◆ **Task statement**:
Could you output the listing that follows exactly, without its images?

◆ **Supplied records**:
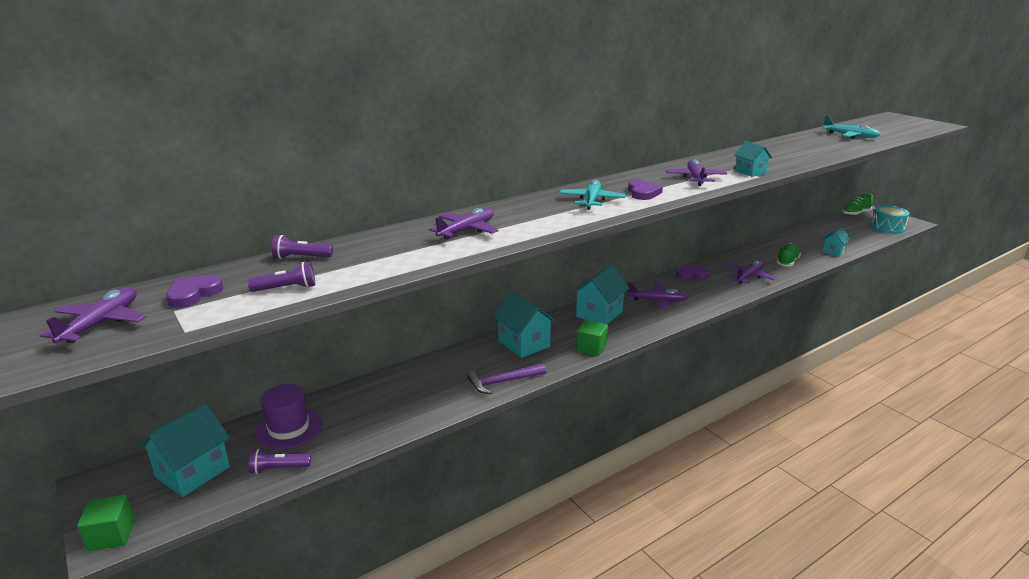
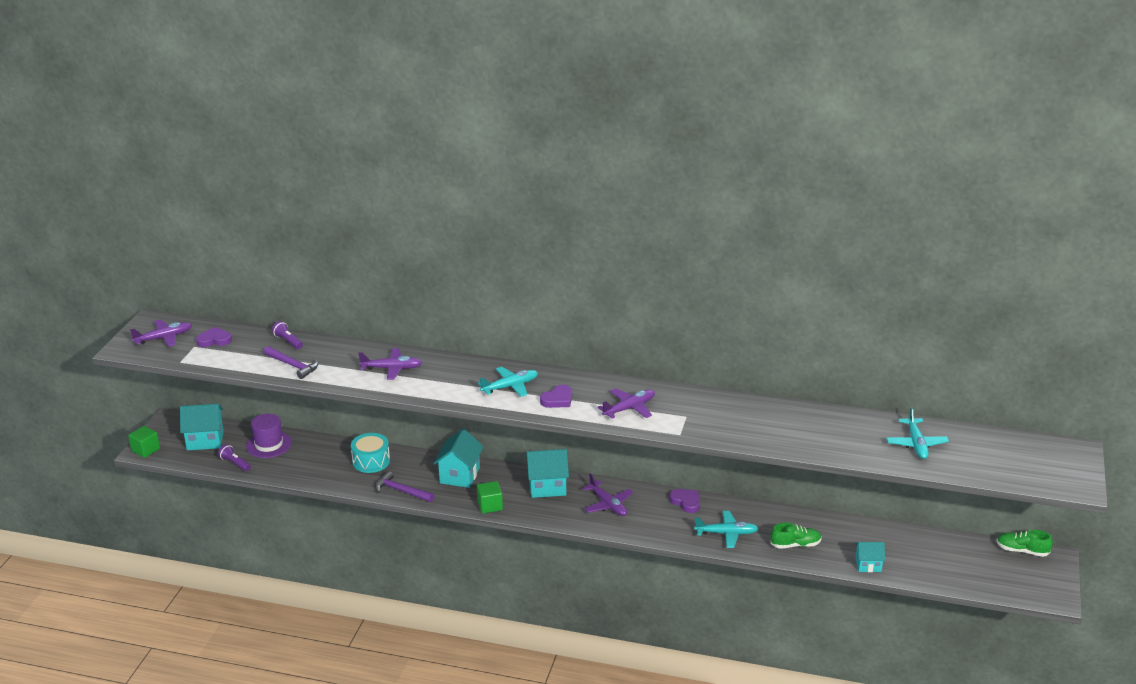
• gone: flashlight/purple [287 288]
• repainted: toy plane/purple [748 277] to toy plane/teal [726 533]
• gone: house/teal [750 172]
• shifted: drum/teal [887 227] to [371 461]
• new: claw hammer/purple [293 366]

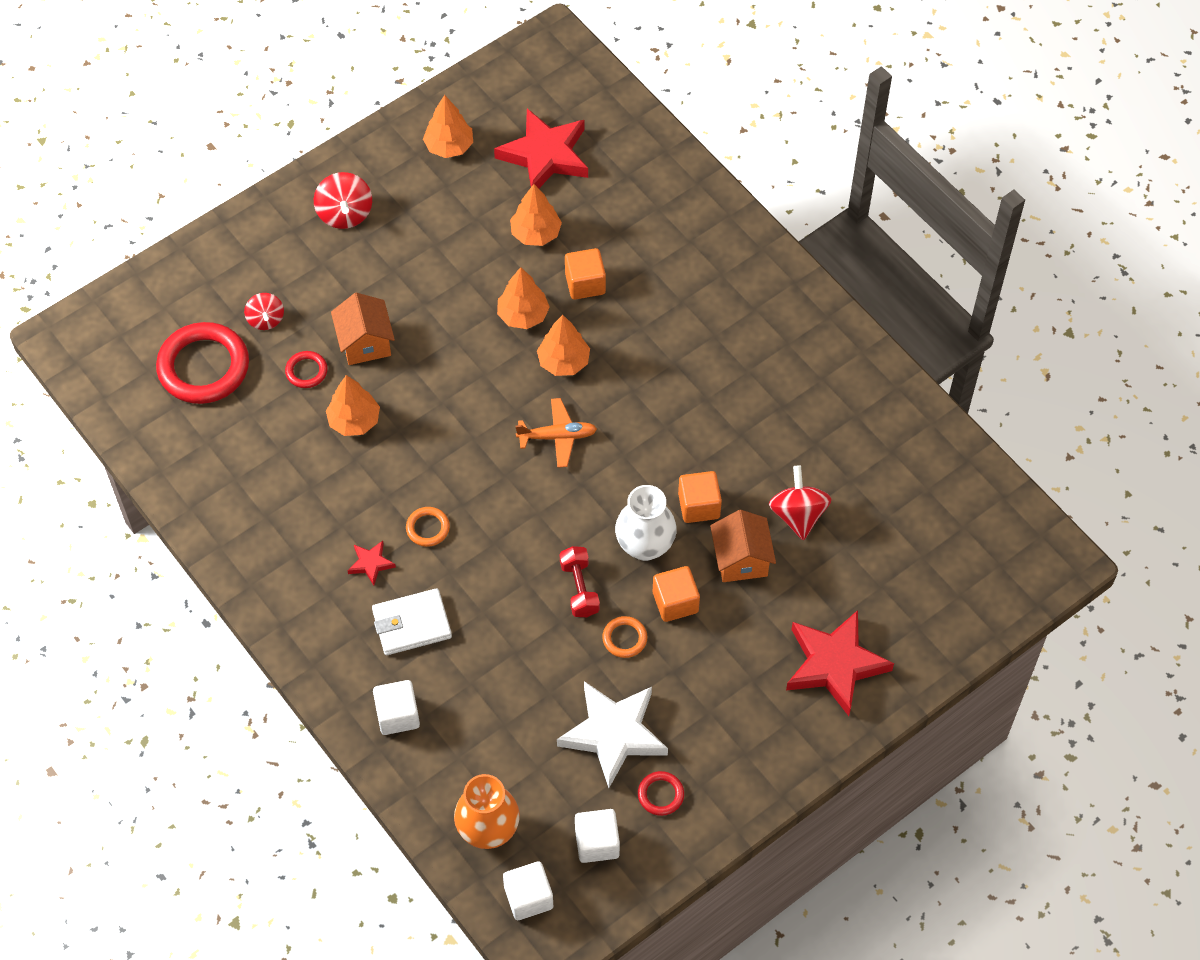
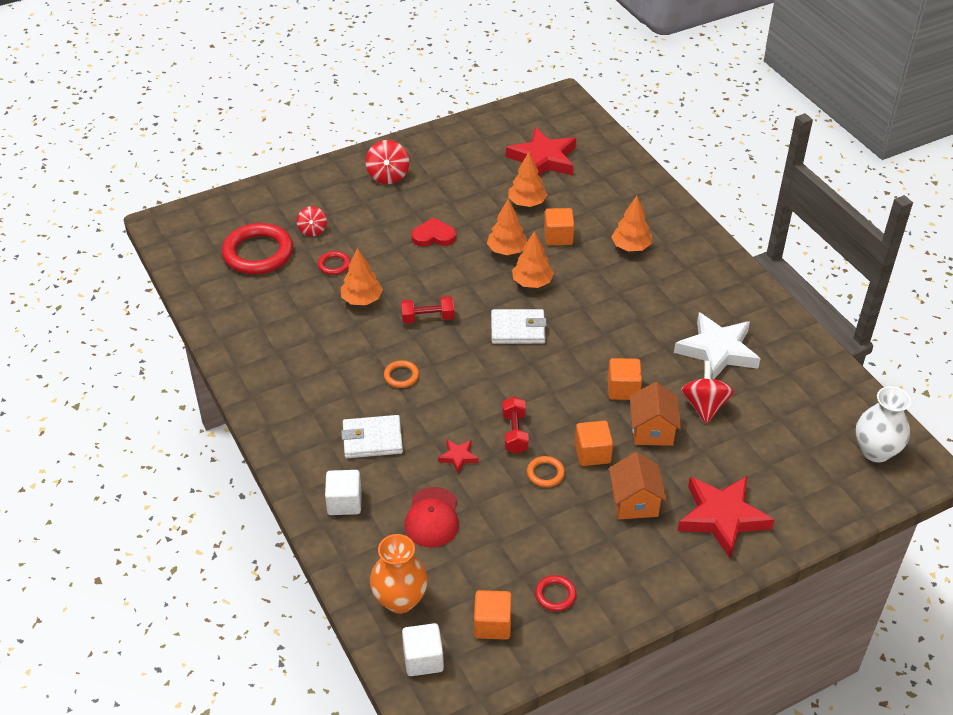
• shifted: house/orange-coloured [365 343] to [634 502]
• shifted: five-pointed star/crimson [371 563] to [458 457]
• shifted: toy tree/orange-coloured [449 146] to [631 247]
• swapped: toy plane/orange-coloured [558 436] to billfold/white [518 329]
• shifted: five-pointed star/white [613 734] to [717 351]
• repainted: block/white [597 843] to block/orange-coloured [492 624]
• shifted: vase/white [645 545] to [875 451]
• new: dumbbell/crimson [427 318]
• new: baseball cap/crimson [432 517]
• new: love heart/crimson [433 236]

◆ **Response to the exercise**:
• gone: flashlight/purple [287 288]
• repainted: toy plane/purple [748 277] to toy plane/teal [726 533]
• gone: house/teal [750 172]
• shifted: drum/teal [887 227] to [371 461]
• new: claw hammer/purple [293 366]

• shifted: house/orange-coloured [365 343] to [634 502]
• shifted: five-pointed star/crimson [371 563] to [458 457]
• shifted: toy tree/orange-coloured [449 146] to [631 247]
• swapped: toy plane/orange-coloured [558 436] to billfold/white [518 329]
• shifted: five-pointed star/white [613 734] to [717 351]
• repainted: block/white [597 843] to block/orange-coloured [492 624]
• shifted: vase/white [645 545] to [875 451]
• new: dumbbell/crimson [427 318]
• new: baseball cap/crimson [432 517]
• new: love heart/crimson [433 236]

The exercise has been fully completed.